▶ **To do**: Please, could you print all the lines below exactly, leaving out the pictures?
----- Dataset content -----
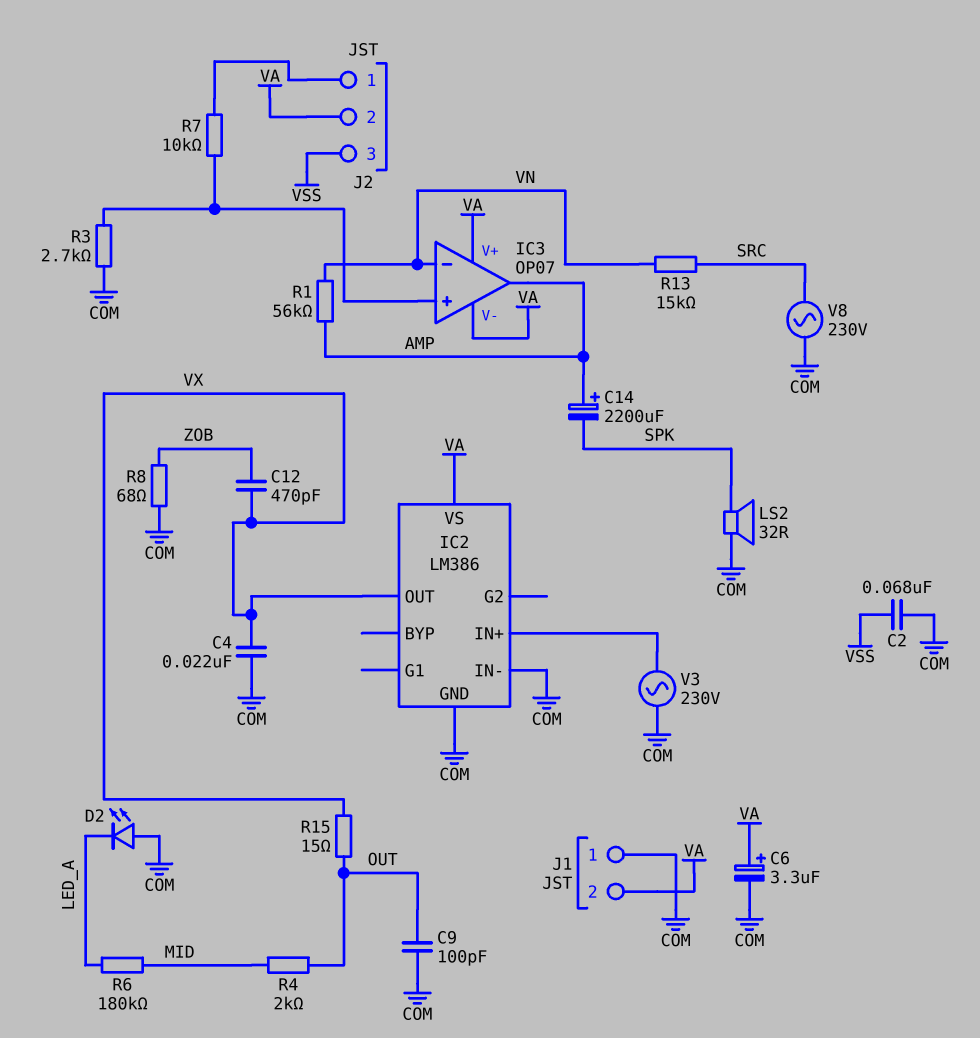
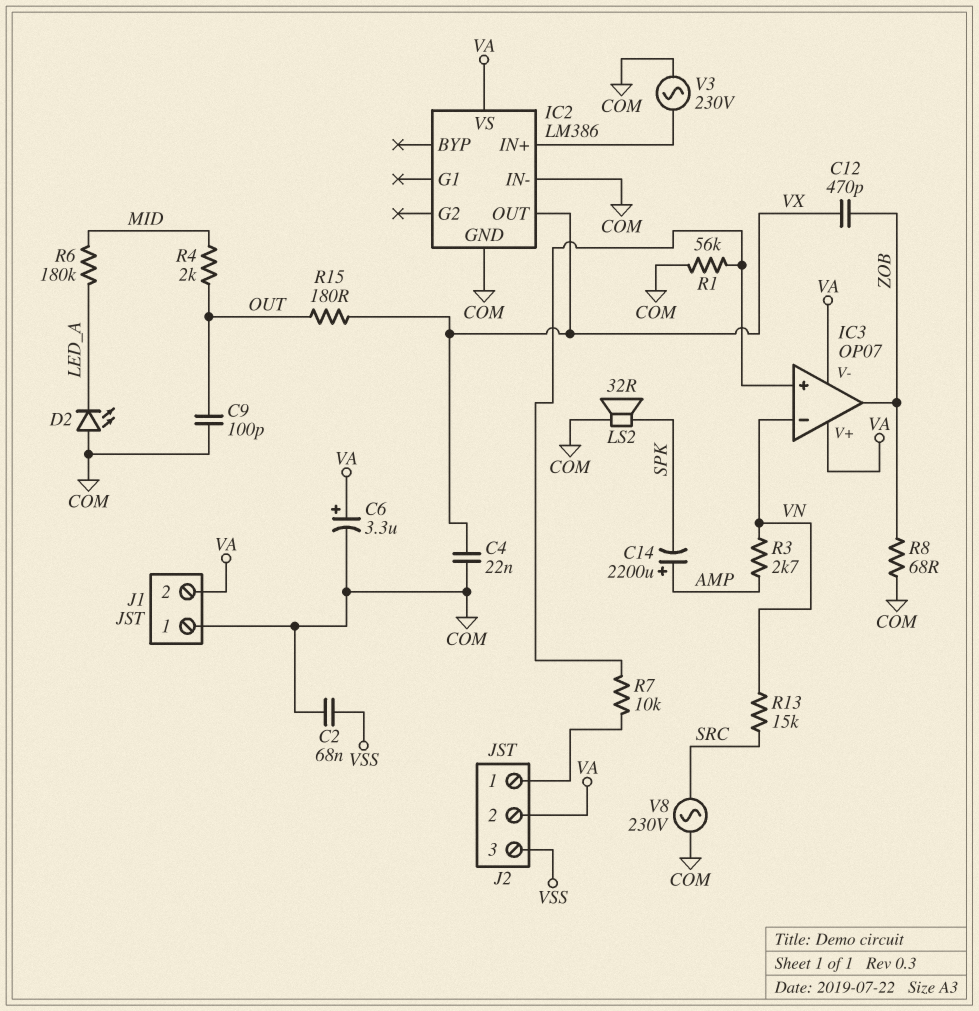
IC3 pin out: AMP -> ZOB
R1: 56k (AMP, VN) -> 56k (COM, IC3/in+)
R3: 2.7k (COM, IC3/in+) -> 2.7k (AMP, VN)
R15: 15 (OUT, VX) -> 180 (OUT, VX)

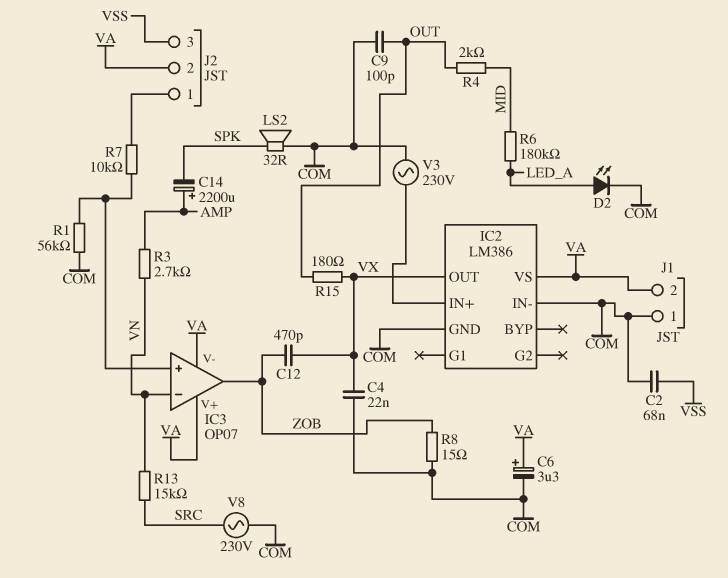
D2: LED (A COM, K LED_A) -> LED (A LED_A, K COM)
R8: 68 (COM, ZOB) -> 15 (COM, ZOB)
-----
▶ **Finished exercise**:
IC3 pin out: AMP -> ZOB
R1: 56k (AMP, VN) -> 56k (COM, IC3/in+)
R3: 2.7k (COM, IC3/in+) -> 2.7k (AMP, VN)
R15: 15 (OUT, VX) -> 180 (OUT, VX)

D2: LED (A COM, K LED_A) -> LED (A LED_A, K COM)
R8: 68 (COM, ZOB) -> 15 (COM, ZOB)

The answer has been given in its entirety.